Task item:
Omit every picture, then give all the entries again exactly.

Records to use:
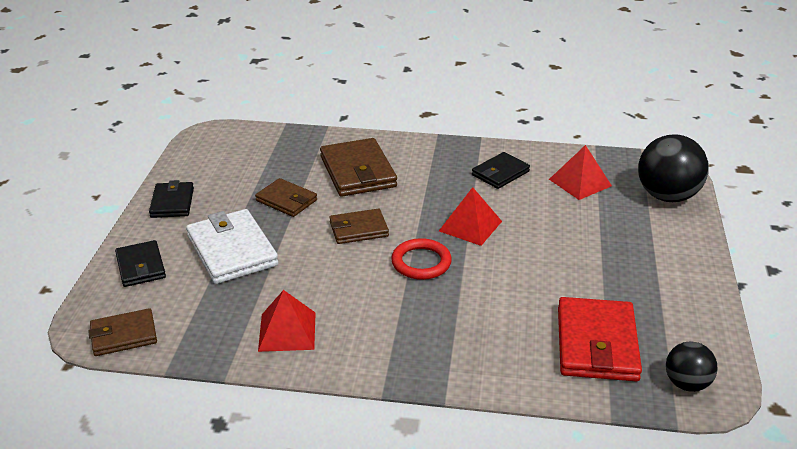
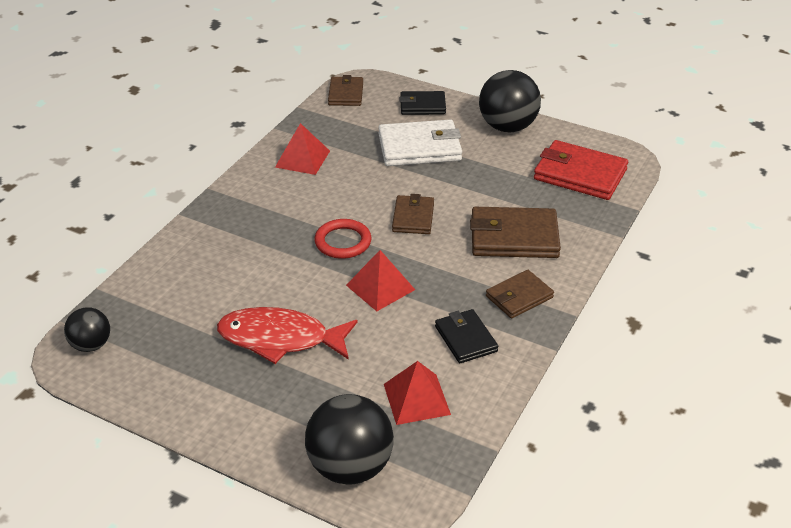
camera: 110 degrees right, 5 degrees up
(172, 203) = (507, 127): black wallet -> black ball
(286, 200) = (482, 185): brown wallet -> brown wallet (519, 297)
(576, 263) = (280, 339): none -> red fish
(596, 344) = (172, 311): red wallet -> red wallet (580, 174)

Answer to this problem:
camera: 110 degrees right, 5 degrees up
(172, 203) = (507, 127): black wallet -> black ball
(286, 200) = (482, 185): brown wallet -> brown wallet (519, 297)
(576, 263) = (280, 339): none -> red fish
(596, 344) = (172, 311): red wallet -> red wallet (580, 174)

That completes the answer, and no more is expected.